Render every line of the listing from the one containing "Question: I am" through the end of the listing as a JSON list of strings, one string per line, omitting blank lines and picture placeholders.
--- The records ---
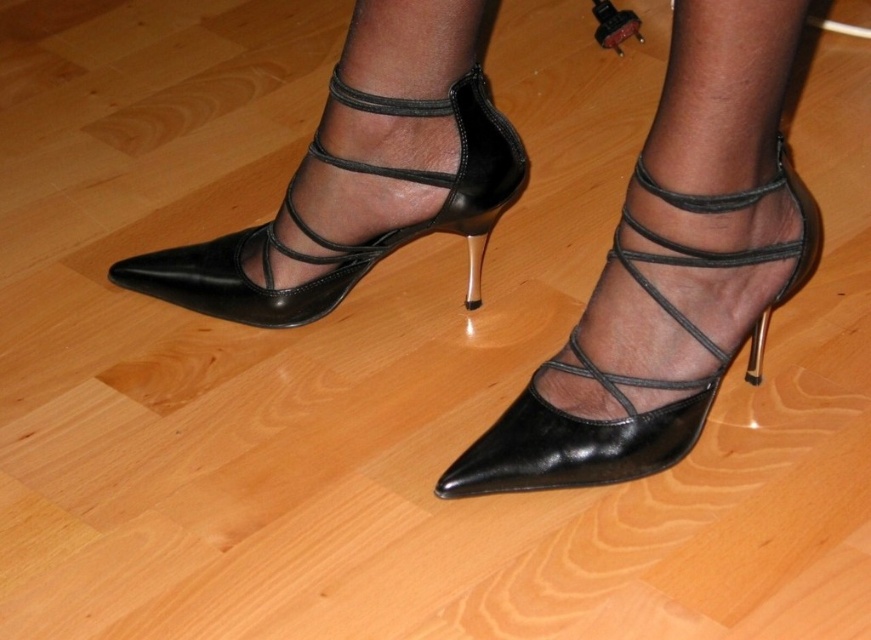
Does point (619, 225) lie in front of point (188, 276)?

Yes, it is in front of point (188, 276).

Between black leather sandal at center and black leather sandal at left, which one is positioned higher?

black leather sandal at left is above.

Between point (622, 378) and point (437, 225), which one is positioned behind?

The point (437, 225) is more distant.

You are a GUI agent. You are given a task and a screenshot of the screen. Output one action in this format:
    pyautogui.click(x=<x>, y=<y>)
    Task: Click on the black leather sandal at center
    The height and width of the screenshot is (640, 871).
    Given the screenshot: What is the action you would take?
    pyautogui.click(x=630, y=376)

Is point (354, 26) positioned behind point (481, 301)?

That is False.

Is black leather high heels at center positioned behind black leather heel at center?

That is False.

I want to click on black leather high heels at center, so click(670, 268).

Who is more forward, (280, 236) or (471, 106)?

Positioned in front is point (471, 106).

Who is higher up, black leather high heels at center or black leather sandal at left?

black leather sandal at left is higher up.

Who is more forward, (x=667, y=186) or (x=152, y=259)?

Point (x=667, y=186)

The image size is (871, 640). In order to click on black leather high heels at center in this screenshot , I will do `click(670, 268)`.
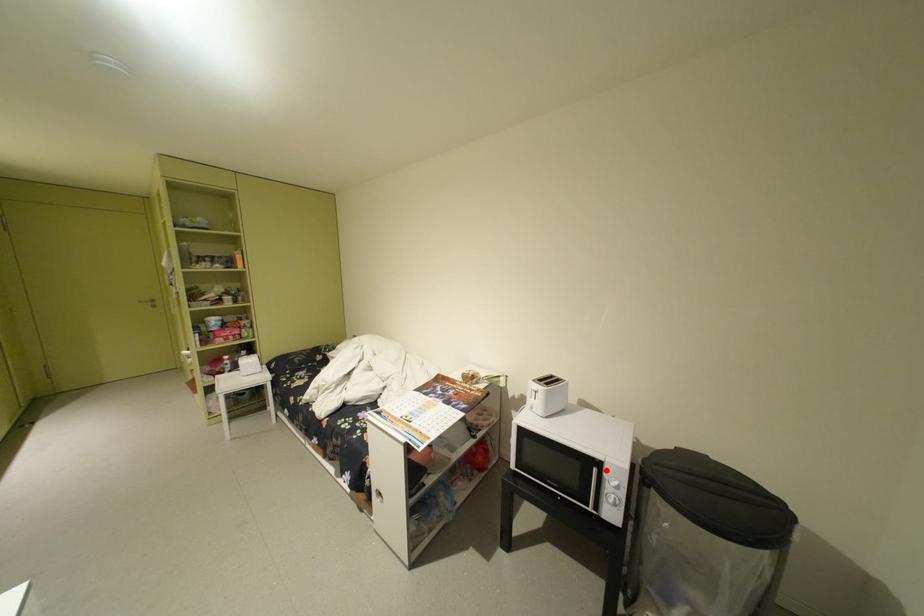
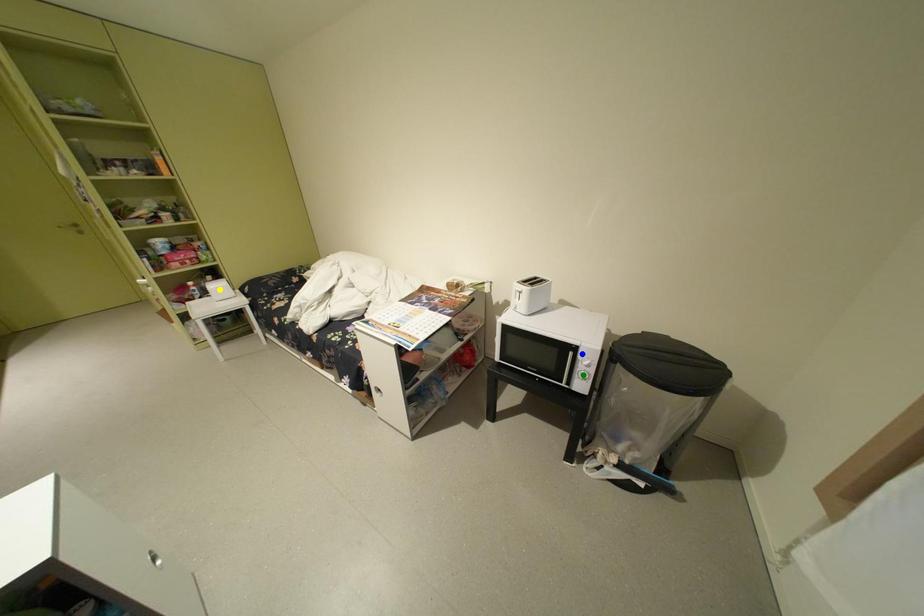
Question: I am providing you with two images of the same scene from different viewpoints. A red point is marked on the first image. You are given multiple points on the second image. In image 2, which mark is for the same physical point as the one in image 1?

Choices:
 (A) blue point
 (B) yellow point
 (C) green point

Answer: (A)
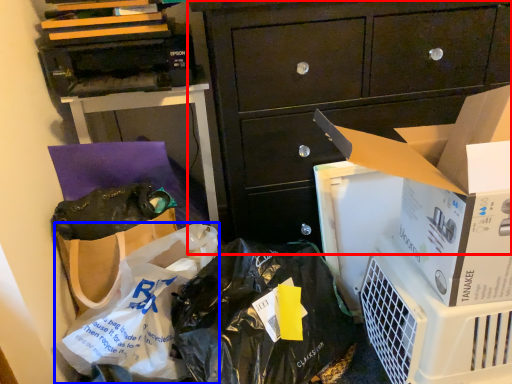
Question: Which point is further to the camera, cabinetry (highlighted by a red box) or plastic bag (highlighted by a blue box)?

Choices:
 (A) cabinetry
 (B) plastic bag

Answer: (A)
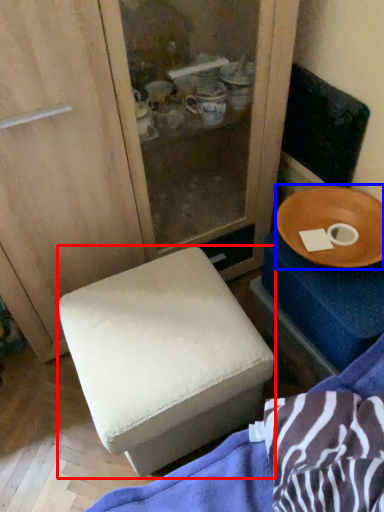
Question: Which object appears closest to the camera in this image, furniture (highlighted by a red box) or tableware (highlighted by a blue box)?

Choices:
 (A) furniture
 (B) tableware

Answer: (A)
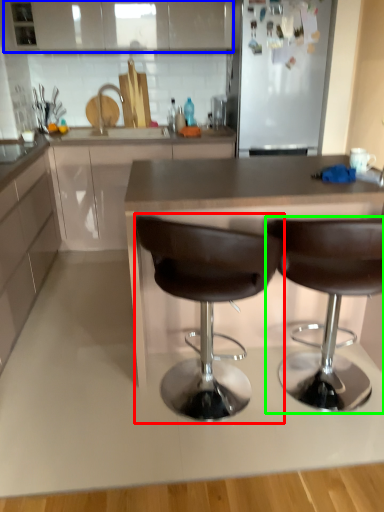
---
#### Response area
[
  "Question: I am providing you with two images of the same scene from different viewpoints. A red point is marked on the first image. You are given multiple points on the second image. In image 2, which mark is for the same physical point as the one in image 1?",
  "Choices:",
  " (A) blue point",
  " (B) yellow point",
  " (C) green point",
  "Answer: (A)",
  "Question: Which point is further to the camera, cabinetry (highlighted by a red box) or plastic bag (highlighted by a blue box)?",
  "Choices:",
  " (A) cabinetry",
  " (B) plastic bag",
  "Answer: (A)",
  "Question: Which object appears closest to the camera in this image, furniture (highlighted by a red box) or tableware (highlighted by a blue box)?",
  "Choices:",
  " (A) furniture",
  " (B) tableware",
  "Answer: (A)"
]